- [PROBLEM STATEMENT]: The listing below should be printed exactly, every line of it. Skip the pictures.

---------- DATA PROVIDED

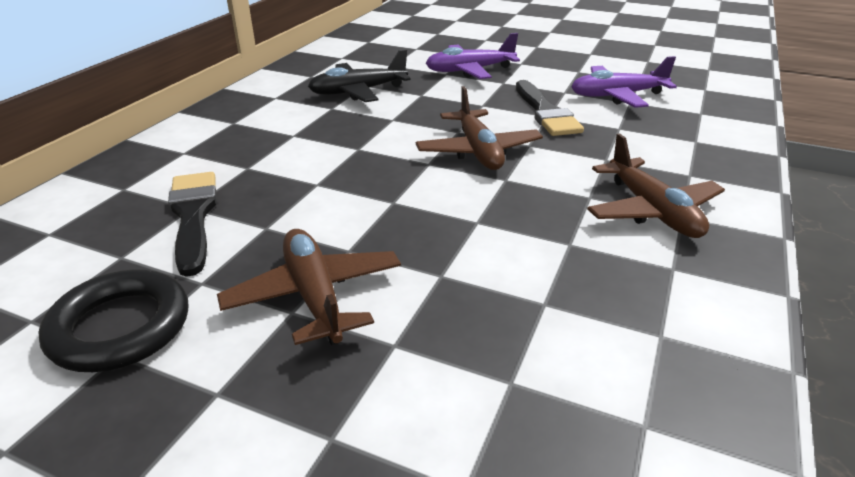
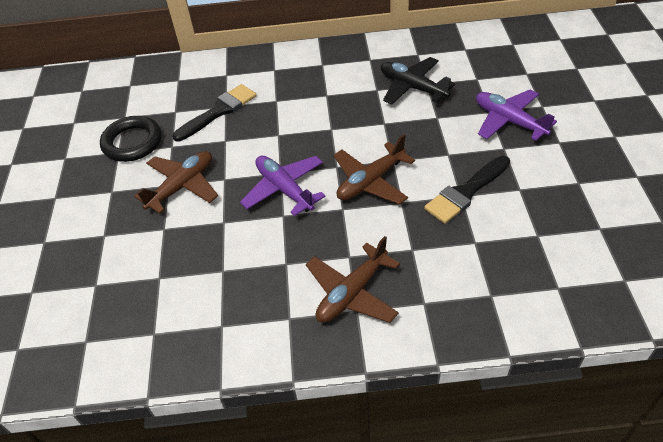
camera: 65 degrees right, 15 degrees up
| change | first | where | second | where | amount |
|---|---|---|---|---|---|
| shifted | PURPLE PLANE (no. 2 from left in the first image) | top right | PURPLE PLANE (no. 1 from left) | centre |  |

--------------------

- [EXERCISE RESULT]:
camera: 65 degrees right, 15 degrees up
| change | first | where | second | where | amount |
|---|---|---|---|---|---|
| shifted | PURPLE PLANE (no. 2 from left in the first image) | top right | PURPLE PLANE (no. 1 from left) | centre |  |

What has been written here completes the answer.